**WHAT TO PRODUCE**. Starting at the line with "zonudi (orange) (1st from left)", return every line through the final one of the data, word for word. Pictures stay out.

**PROVIDED DATA**.
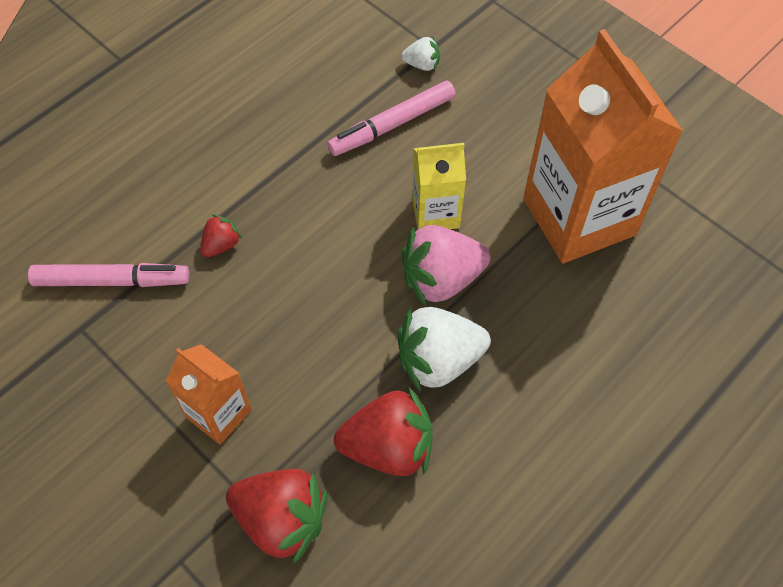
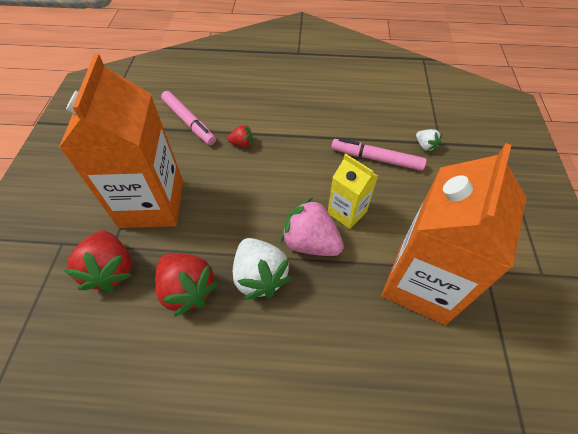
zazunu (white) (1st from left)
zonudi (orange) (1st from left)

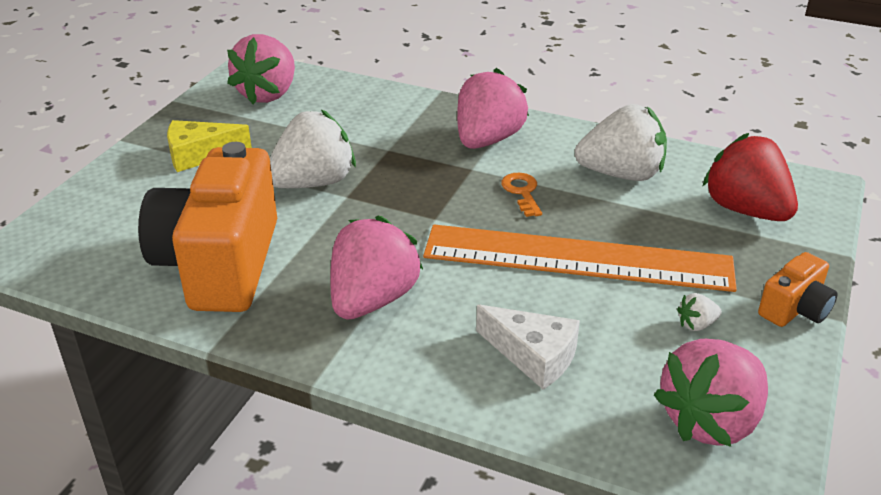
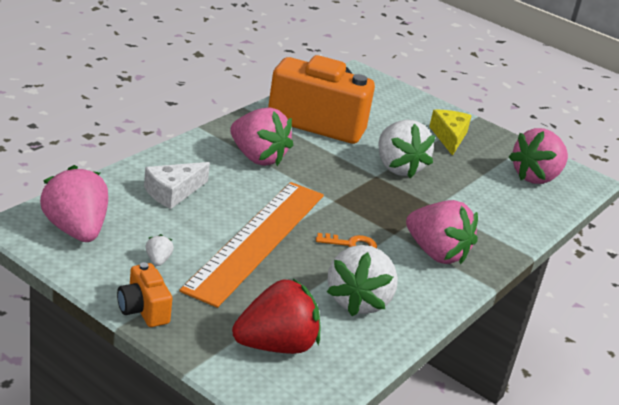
zazunu (pink) (4th from left)

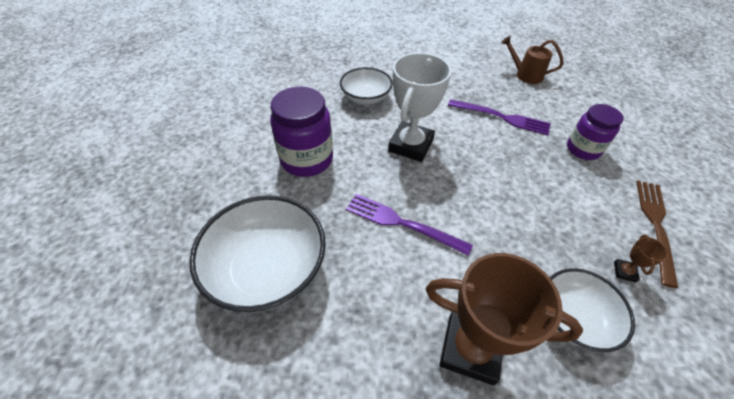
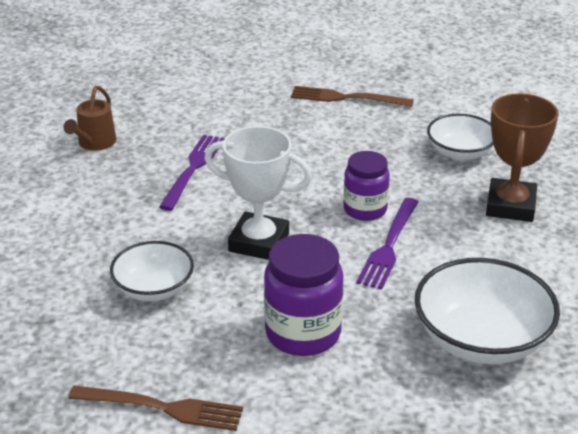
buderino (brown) (2nd from left in the first image)
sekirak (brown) (1st from left)
somoluk (purple) (2nd from left)

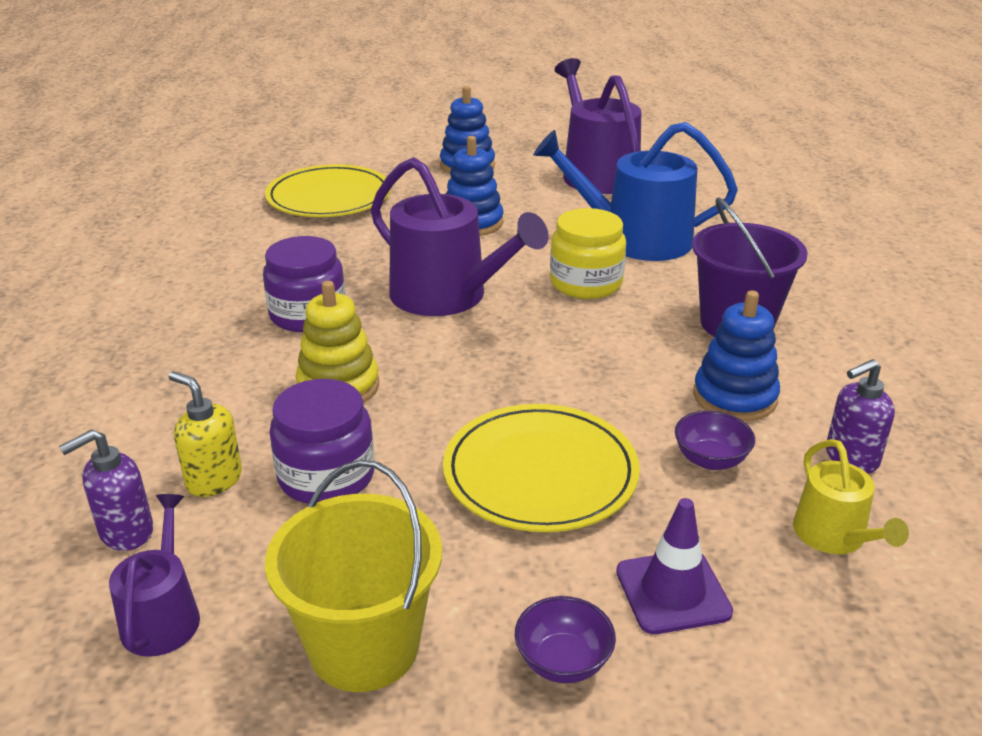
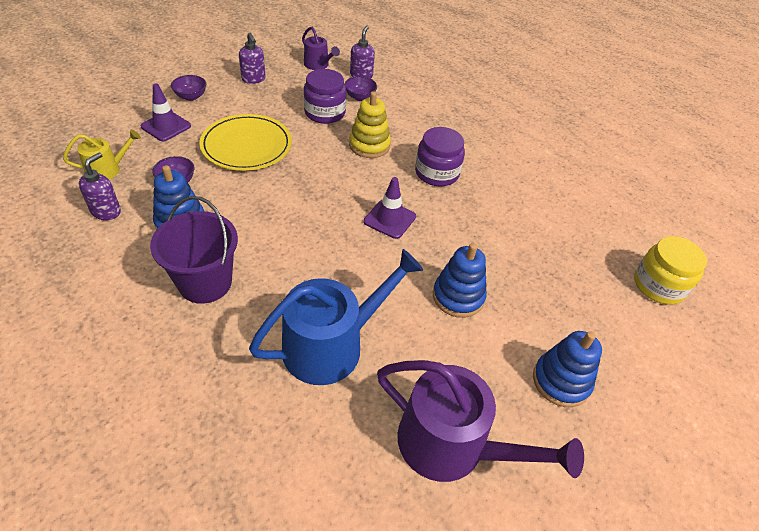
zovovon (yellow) (1st from left in the first image)
somoluk (yellow)
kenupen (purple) (3rd from left)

**TASK RESULT**.
zonudi (orange) (1st from left)

zazunu (pink) (4th from left)

buderino (brown) (2nd from left in the first image)
sekirak (brown) (1st from left)
somoluk (purple) (2nd from left)

zovovon (yellow) (1st from left in the first image)
somoluk (yellow)
kenupen (purple) (3rd from left)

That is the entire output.